§ What the exercise asks
Keep the text of the data exactly as it is and omit each picture from the copy.

§ Source data
-----
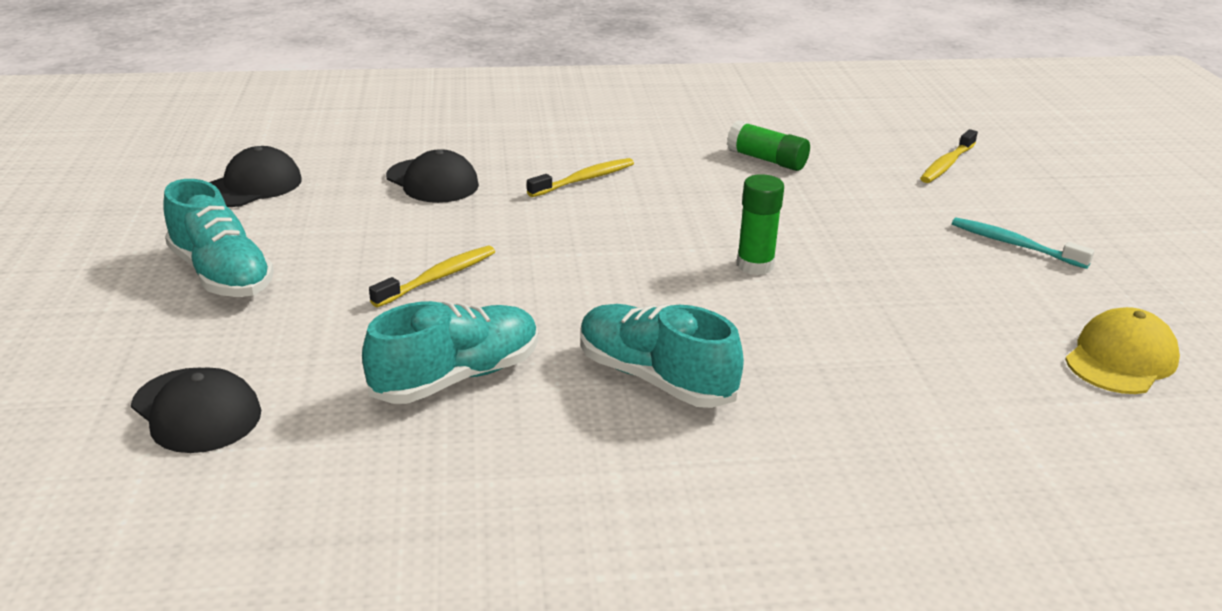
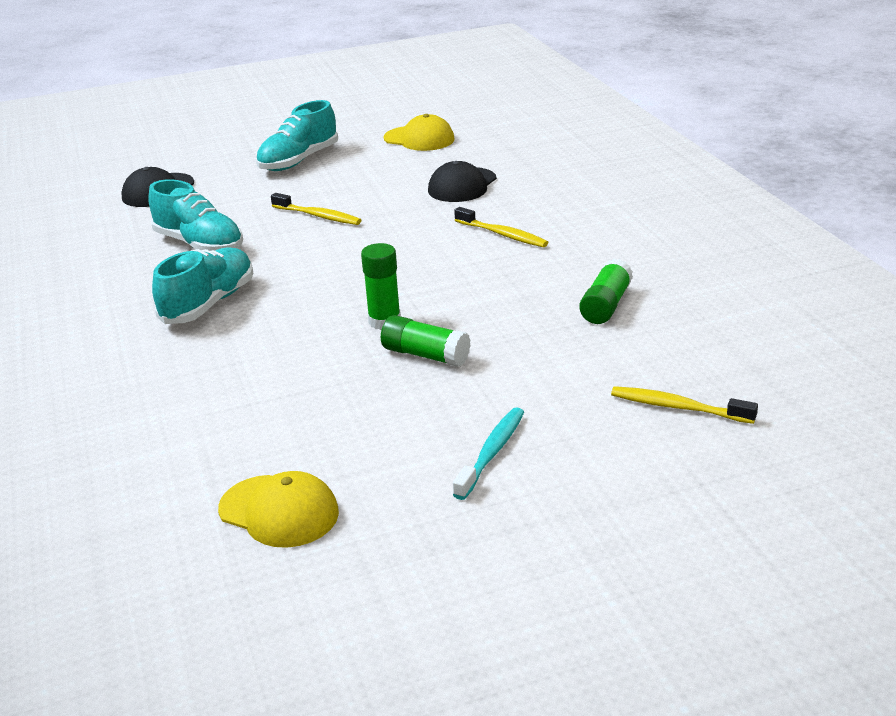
camera: 80 degrees right, 0 degrees up
(251, 186) = (419, 139): black cap -> yellow cap
(835, 252) = (426, 355): none -> green glue stick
-----
§ Solution
camera: 80 degrees right, 0 degrees up
(251, 186) = (419, 139): black cap -> yellow cap
(835, 252) = (426, 355): none -> green glue stick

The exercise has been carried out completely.